[DATA FOR PROCESSING Boundary: Start]

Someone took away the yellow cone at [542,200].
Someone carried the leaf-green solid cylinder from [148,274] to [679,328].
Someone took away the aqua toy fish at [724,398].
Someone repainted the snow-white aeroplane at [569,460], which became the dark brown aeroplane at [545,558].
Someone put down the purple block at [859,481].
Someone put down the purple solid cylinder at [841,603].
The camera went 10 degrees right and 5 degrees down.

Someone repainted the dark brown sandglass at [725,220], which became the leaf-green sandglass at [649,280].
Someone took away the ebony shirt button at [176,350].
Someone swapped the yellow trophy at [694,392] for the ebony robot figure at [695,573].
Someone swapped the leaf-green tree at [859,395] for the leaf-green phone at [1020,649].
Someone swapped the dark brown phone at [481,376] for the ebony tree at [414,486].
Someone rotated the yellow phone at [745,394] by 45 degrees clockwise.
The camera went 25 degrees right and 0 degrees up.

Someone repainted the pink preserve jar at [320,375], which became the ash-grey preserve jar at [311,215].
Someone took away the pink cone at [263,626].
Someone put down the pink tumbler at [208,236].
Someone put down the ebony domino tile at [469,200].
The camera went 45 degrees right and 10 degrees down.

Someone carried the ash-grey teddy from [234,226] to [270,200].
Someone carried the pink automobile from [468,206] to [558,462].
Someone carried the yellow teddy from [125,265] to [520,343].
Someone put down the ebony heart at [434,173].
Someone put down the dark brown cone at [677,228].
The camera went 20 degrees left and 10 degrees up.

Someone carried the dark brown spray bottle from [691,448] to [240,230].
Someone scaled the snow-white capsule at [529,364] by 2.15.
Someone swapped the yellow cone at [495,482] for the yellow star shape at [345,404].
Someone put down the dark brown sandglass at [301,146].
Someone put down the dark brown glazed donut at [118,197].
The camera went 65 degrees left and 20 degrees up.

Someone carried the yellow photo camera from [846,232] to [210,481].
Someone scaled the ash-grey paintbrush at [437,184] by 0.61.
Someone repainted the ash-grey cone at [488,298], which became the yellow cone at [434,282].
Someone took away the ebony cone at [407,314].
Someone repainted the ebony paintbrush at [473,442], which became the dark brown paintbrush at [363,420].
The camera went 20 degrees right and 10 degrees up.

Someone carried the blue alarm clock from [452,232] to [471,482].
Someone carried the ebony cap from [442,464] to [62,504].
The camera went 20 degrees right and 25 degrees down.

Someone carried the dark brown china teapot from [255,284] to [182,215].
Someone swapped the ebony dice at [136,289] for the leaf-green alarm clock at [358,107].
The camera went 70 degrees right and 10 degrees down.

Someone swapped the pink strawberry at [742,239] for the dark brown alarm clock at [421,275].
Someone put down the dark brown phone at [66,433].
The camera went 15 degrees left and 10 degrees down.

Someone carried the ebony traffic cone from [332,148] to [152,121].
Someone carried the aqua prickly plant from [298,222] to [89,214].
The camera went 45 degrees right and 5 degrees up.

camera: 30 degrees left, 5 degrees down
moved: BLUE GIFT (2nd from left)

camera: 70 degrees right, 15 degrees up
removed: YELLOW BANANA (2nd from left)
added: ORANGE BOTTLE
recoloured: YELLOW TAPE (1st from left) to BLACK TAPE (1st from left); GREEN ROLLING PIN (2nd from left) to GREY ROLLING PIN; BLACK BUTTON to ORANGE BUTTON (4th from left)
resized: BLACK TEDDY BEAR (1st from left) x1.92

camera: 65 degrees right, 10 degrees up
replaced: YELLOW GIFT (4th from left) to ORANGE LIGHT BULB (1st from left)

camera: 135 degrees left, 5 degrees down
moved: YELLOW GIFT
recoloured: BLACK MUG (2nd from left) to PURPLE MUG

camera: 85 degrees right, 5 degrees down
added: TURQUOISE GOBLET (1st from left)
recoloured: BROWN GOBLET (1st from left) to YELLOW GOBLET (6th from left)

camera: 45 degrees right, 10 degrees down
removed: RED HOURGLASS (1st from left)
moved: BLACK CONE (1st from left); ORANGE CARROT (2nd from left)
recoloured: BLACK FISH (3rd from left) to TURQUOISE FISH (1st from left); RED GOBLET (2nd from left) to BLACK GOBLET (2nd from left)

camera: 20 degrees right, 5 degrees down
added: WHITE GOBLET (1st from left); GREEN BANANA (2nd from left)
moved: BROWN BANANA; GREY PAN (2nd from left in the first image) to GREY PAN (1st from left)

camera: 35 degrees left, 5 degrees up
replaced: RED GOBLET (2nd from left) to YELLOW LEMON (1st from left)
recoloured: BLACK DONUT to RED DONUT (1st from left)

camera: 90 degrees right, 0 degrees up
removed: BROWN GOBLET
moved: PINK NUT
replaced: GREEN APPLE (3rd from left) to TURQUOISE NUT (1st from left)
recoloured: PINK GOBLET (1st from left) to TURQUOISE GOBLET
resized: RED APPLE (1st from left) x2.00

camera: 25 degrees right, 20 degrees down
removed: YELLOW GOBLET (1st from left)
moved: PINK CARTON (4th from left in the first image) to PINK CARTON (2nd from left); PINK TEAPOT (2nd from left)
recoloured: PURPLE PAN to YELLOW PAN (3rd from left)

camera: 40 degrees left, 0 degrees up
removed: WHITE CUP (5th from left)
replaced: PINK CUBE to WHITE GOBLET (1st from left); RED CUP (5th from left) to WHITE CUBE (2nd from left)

[DATA FOR PROCESSING Boundary: End]

§ **PROBLEM DESCRIPTION**: Retype each line of the data exactly as it reads.

§ **EXPECTED ANSWER**:
Someone took away the yellow cone at [542,200].
Someone carried the leaf-green solid cylinder from [148,274] to [679,328].
Someone took away the aqua toy fish at [724,398].
Someone repainted the snow-white aeroplane at [569,460], which became the dark brown aeroplane at [545,558].
Someone put down the purple block at [859,481].
Someone put down the purple solid cylinder at [841,603].
The camera went 10 degrees right and 5 degrees down.

Someone repainted the dark brown sandglass at [725,220], which became the leaf-green sandglass at [649,280].
Someone took away the ebony shirt button at [176,350].
Someone swapped the yellow trophy at [694,392] for the ebony robot figure at [695,573].
Someone swapped the leaf-green tree at [859,395] for the leaf-green phone at [1020,649].
Someone swapped the dark brown phone at [481,376] for the ebony tree at [414,486].
Someone rotated the yellow phone at [745,394] by 45 degrees clockwise.
The camera went 25 degrees right and 0 degrees up.

Someone repainted the pink preserve jar at [320,375], which became the ash-grey preserve jar at [311,215].
Someone took away the pink cone at [263,626].
Someone put down the pink tumbler at [208,236].
Someone put down the ebony domino tile at [469,200].
The camera went 45 degrees right and 10 degrees down.

Someone carried the ash-grey teddy from [234,226] to [270,200].
Someone carried the pink automobile from [468,206] to [558,462].
Someone carried the yellow teddy from [125,265] to [520,343].
Someone put down the ebony heart at [434,173].
Someone put down the dark brown cone at [677,228].
The camera went 20 degrees left and 10 degrees up.

Someone carried the dark brown spray bottle from [691,448] to [240,230].
Someone scaled the snow-white capsule at [529,364] by 2.15.
Someone swapped the yellow cone at [495,482] for the yellow star shape at [345,404].
Someone put down the dark brown sandglass at [301,146].
Someone put down the dark brown glazed donut at [118,197].
The camera went 65 degrees left and 20 degrees up.

Someone carried the yellow photo camera from [846,232] to [210,481].
Someone scaled the ash-grey paintbrush at [437,184] by 0.61.
Someone repainted the ash-grey cone at [488,298], which became the yellow cone at [434,282].
Someone took away the ebony cone at [407,314].
Someone repainted the ebony paintbrush at [473,442], which became the dark brown paintbrush at [363,420].
The camera went 20 degrees right and 10 degrees up.

Someone carried the blue alarm clock from [452,232] to [471,482].
Someone carried the ebony cap from [442,464] to [62,504].
The camera went 20 degrees right and 25 degrees down.

Someone carried the dark brown china teapot from [255,284] to [182,215].
Someone swapped the ebony dice at [136,289] for the leaf-green alarm clock at [358,107].
The camera went 70 degrees right and 10 degrees down.

Someone swapped the pink strawberry at [742,239] for the dark brown alarm clock at [421,275].
Someone put down the dark brown phone at [66,433].
The camera went 15 degrees left and 10 degrees down.

Someone carried the ebony traffic cone from [332,148] to [152,121].
Someone carried the aqua prickly plant from [298,222] to [89,214].
The camera went 45 degrees right and 5 degrees up.

camera: 30 degrees left, 5 degrees down
moved: BLUE GIFT (2nd from left)

camera: 70 degrees right, 15 degrees up
removed: YELLOW BANANA (2nd from left)
added: ORANGE BOTTLE
recoloured: YELLOW TAPE (1st from left) to BLACK TAPE (1st from left); GREEN ROLLING PIN (2nd from left) to GREY ROLLING PIN; BLACK BUTTON to ORANGE BUTTON (4th from left)
resized: BLACK TEDDY BEAR (1st from left) x1.92

camera: 65 degrees right, 10 degrees up
replaced: YELLOW GIFT (4th from left) to ORANGE LIGHT BULB (1st from left)

camera: 135 degrees left, 5 degrees down
moved: YELLOW GIFT
recoloured: BLACK MUG (2nd from left) to PURPLE MUG

camera: 85 degrees right, 5 degrees down
added: TURQUOISE GOBLET (1st from left)
recoloured: BROWN GOBLET (1st from left) to YELLOW GOBLET (6th from left)

camera: 45 degrees right, 10 degrees down
removed: RED HOURGLASS (1st from left)
moved: BLACK CONE (1st from left); ORANGE CARROT (2nd from left)
recoloured: BLACK FISH (3rd from left) to TURQUOISE FISH (1st from left); RED GOBLET (2nd from left) to BLACK GOBLET (2nd from left)

camera: 20 degrees right, 5 degrees down
added: WHITE GOBLET (1st from left); GREEN BANANA (2nd from left)
moved: BROWN BANANA; GREY PAN (2nd from left in the first image) to GREY PAN (1st from left)

camera: 35 degrees left, 5 degrees up
replaced: RED GOBLET (2nd from left) to YELLOW LEMON (1st from left)
recoloured: BLACK DONUT to RED DONUT (1st from left)

camera: 90 degrees right, 0 degrees up
removed: BROWN GOBLET
moved: PINK NUT
replaced: GREEN APPLE (3rd from left) to TURQUOISE NUT (1st from left)
recoloured: PINK GOBLET (1st from left) to TURQUOISE GOBLET
resized: RED APPLE (1st from left) x2.00

camera: 25 degrees right, 20 degrees down
removed: YELLOW GOBLET (1st from left)
moved: PINK CARTON (4th from left in the first image) to PINK CARTON (2nd from left); PINK TEAPOT (2nd from left)
recoloured: PURPLE PAN to YELLOW PAN (3rd from left)

camera: 40 degrees left, 0 degrees up
removed: WHITE CUP (5th from left)
replaced: PINK CUBE to WHITE GOBLET (1st from left); RED CUP (5th from left) to WHITE CUBE (2nd from left)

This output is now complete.